> What needs to be done
The response should be the lines of the data, starting at the first and ending at the one that contains "green cross: (1037, 608)", copied without change.

> Data section
######

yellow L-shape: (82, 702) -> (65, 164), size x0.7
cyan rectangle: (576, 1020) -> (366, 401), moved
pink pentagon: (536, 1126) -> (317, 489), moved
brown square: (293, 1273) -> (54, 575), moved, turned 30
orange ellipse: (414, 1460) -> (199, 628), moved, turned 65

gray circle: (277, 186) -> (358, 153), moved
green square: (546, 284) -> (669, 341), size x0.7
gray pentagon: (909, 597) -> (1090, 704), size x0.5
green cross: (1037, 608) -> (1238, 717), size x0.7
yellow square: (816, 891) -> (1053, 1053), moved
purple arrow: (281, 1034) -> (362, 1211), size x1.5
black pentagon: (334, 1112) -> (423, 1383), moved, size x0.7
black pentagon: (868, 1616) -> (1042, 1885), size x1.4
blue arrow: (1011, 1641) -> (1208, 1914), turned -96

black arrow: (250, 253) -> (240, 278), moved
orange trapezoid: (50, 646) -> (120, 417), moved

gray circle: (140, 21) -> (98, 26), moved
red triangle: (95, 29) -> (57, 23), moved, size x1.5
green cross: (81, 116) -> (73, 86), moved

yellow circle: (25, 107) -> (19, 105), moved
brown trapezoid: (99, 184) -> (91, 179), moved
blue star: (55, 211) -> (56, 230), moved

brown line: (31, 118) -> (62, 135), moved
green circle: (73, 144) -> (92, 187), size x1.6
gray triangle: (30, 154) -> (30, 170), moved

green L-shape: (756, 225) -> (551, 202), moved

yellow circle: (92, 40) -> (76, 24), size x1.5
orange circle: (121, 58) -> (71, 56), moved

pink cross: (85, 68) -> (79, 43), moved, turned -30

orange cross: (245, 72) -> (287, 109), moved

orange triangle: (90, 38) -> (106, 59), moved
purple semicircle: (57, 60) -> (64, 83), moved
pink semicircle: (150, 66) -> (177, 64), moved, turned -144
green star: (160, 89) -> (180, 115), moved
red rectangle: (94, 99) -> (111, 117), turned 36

######

> Written answer
yellow L-shape: (82, 702) -> (65, 164), size x0.7
cyan rectangle: (576, 1020) -> (366, 401), moved
pink pentagon: (536, 1126) -> (317, 489), moved
brown square: (293, 1273) -> (54, 575), moved, turned 30
orange ellipse: (414, 1460) -> (199, 628), moved, turned 65

gray circle: (277, 186) -> (358, 153), moved
green square: (546, 284) -> (669, 341), size x0.7
gray pentagon: (909, 597) -> (1090, 704), size x0.5
green cross: (1037, 608) -> (1238, 717), size x0.7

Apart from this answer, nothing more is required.